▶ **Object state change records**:
════════════════

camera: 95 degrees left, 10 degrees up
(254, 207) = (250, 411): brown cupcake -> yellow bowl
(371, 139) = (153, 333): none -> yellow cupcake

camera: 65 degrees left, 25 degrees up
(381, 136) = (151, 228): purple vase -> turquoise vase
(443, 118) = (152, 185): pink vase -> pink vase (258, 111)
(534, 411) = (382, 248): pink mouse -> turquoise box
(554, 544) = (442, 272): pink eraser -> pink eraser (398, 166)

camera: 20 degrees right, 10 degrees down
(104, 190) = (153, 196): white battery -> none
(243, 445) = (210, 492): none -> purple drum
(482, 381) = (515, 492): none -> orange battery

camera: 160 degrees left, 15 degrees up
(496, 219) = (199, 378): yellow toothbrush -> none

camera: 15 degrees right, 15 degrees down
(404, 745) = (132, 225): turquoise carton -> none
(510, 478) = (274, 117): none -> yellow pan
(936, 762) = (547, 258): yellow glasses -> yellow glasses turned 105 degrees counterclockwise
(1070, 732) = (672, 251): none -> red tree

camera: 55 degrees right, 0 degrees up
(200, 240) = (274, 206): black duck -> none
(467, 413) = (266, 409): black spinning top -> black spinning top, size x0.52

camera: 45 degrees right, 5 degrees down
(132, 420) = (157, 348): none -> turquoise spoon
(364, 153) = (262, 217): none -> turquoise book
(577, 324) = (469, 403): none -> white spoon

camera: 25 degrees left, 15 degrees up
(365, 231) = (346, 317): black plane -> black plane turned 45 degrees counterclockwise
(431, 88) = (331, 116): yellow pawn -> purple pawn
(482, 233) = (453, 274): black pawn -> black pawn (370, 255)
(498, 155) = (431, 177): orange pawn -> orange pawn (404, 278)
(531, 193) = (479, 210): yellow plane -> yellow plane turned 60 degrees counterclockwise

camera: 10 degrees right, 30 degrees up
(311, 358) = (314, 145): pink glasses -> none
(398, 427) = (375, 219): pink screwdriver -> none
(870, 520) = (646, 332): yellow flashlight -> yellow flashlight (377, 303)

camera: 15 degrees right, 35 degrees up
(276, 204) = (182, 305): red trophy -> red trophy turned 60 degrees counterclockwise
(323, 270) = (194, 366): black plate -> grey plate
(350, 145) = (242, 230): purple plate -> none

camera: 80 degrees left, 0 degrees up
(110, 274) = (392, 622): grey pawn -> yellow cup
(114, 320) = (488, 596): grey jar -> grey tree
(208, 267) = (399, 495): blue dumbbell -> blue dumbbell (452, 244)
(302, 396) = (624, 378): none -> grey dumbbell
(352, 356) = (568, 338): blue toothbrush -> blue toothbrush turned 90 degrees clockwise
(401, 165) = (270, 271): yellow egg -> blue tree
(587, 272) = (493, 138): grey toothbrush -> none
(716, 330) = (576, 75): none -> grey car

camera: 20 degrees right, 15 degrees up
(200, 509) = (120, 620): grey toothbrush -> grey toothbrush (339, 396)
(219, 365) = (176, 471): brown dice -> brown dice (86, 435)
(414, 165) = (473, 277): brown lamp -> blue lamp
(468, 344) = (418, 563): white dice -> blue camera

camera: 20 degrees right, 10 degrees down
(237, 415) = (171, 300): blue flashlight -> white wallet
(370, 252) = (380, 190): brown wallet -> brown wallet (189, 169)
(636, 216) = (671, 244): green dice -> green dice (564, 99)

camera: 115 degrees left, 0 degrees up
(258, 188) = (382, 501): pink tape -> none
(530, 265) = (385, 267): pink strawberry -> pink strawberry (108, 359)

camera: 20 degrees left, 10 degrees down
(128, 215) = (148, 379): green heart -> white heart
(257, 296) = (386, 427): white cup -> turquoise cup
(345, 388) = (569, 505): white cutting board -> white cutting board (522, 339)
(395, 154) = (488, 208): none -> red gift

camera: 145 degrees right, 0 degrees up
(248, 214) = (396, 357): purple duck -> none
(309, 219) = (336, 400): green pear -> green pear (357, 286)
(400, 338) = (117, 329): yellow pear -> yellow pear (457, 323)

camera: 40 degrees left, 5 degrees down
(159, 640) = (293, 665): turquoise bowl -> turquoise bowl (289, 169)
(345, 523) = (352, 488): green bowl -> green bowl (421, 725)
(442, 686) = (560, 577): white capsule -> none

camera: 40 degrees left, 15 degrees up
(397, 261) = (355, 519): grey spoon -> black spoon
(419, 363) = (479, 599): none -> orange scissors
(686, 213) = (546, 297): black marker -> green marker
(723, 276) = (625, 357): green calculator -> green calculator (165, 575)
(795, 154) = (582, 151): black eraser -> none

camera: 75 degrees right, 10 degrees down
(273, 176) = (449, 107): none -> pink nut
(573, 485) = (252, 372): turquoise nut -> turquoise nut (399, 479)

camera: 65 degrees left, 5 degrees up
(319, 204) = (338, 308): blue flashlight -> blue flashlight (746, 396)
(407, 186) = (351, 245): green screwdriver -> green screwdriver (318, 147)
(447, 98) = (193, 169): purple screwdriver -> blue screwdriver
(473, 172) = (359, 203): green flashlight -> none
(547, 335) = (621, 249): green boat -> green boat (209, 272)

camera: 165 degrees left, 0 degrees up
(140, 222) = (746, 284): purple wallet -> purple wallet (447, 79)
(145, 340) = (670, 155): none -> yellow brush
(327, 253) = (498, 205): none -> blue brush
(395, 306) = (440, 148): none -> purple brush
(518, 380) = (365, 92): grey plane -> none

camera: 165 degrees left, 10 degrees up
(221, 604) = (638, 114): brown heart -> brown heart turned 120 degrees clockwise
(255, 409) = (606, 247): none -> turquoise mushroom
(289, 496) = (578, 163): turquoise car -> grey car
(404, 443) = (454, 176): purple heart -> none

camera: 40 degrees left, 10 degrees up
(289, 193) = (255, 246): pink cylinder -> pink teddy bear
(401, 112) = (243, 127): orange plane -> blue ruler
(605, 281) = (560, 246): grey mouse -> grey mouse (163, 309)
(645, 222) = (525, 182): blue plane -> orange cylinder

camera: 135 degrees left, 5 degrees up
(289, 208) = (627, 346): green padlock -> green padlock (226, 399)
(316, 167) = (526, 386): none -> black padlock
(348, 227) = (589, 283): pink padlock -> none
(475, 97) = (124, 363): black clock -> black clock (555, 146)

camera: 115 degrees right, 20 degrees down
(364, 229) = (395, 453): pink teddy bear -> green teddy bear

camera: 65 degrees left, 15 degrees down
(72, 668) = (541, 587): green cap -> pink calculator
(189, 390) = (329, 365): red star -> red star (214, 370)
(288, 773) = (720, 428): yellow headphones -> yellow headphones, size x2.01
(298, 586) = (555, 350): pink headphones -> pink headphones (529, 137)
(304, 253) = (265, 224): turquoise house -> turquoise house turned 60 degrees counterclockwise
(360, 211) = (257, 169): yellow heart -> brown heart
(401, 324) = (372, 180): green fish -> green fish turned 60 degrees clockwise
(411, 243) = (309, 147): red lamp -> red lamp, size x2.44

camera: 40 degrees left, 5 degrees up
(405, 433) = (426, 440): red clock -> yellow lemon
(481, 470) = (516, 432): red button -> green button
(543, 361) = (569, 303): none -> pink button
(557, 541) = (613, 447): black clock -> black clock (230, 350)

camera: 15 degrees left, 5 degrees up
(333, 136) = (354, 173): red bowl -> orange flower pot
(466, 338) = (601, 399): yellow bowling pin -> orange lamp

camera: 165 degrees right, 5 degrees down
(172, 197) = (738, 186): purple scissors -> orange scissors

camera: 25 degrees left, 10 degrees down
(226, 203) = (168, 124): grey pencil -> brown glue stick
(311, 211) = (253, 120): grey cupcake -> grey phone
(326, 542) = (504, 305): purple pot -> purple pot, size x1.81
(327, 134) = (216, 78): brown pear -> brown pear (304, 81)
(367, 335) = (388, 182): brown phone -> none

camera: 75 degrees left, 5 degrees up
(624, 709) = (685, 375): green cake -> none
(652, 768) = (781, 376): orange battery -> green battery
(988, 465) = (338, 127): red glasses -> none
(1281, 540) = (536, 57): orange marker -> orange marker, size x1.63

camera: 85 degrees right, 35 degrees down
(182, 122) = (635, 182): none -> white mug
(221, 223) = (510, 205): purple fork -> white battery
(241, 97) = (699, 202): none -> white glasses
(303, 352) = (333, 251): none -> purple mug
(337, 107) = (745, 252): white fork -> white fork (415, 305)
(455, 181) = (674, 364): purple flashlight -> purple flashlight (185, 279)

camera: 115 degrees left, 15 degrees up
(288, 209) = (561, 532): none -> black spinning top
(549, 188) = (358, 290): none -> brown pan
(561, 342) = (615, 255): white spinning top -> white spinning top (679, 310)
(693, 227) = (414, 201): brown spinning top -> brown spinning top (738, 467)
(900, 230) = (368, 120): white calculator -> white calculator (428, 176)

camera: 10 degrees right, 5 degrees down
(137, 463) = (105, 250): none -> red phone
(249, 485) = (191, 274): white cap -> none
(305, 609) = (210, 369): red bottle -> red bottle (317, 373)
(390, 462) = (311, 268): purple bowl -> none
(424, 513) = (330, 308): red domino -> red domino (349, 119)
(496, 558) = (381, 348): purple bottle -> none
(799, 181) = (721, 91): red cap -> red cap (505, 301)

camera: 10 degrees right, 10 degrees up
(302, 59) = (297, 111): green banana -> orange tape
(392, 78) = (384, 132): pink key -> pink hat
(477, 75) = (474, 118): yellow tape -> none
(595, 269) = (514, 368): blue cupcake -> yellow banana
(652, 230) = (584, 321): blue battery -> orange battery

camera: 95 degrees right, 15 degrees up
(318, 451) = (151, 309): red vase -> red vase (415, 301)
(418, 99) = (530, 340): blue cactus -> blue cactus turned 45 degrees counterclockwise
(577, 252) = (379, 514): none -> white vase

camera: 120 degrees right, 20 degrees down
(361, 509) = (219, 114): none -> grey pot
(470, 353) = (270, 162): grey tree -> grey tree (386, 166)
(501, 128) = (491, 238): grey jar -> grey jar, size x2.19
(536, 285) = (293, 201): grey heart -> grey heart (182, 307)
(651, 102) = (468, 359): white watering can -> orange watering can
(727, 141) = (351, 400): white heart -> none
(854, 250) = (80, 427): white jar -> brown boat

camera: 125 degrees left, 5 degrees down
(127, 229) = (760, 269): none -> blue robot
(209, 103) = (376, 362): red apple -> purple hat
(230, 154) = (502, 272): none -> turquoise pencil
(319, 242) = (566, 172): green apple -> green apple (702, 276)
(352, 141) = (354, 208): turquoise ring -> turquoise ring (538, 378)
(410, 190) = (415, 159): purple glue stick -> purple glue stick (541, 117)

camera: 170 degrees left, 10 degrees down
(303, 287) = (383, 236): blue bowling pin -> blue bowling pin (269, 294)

════════════════

▶ **Task to complete**:
Return, unchanged, the run of lines above that opens with the line containing "(172, 197) = (738, 186): purple" and closes with the line containing "(988, 465) = (338, 127): red glasses -> none". Include both.

▶ **Solution**:
(172, 197) = (738, 186): purple scissors -> orange scissors

camera: 25 degrees left, 10 degrees down
(226, 203) = (168, 124): grey pencil -> brown glue stick
(311, 211) = (253, 120): grey cupcake -> grey phone
(326, 542) = (504, 305): purple pot -> purple pot, size x1.81
(327, 134) = (216, 78): brown pear -> brown pear (304, 81)
(367, 335) = (388, 182): brown phone -> none

camera: 75 degrees left, 5 degrees up
(624, 709) = (685, 375): green cake -> none
(652, 768) = (781, 376): orange battery -> green battery
(988, 465) = (338, 127): red glasses -> none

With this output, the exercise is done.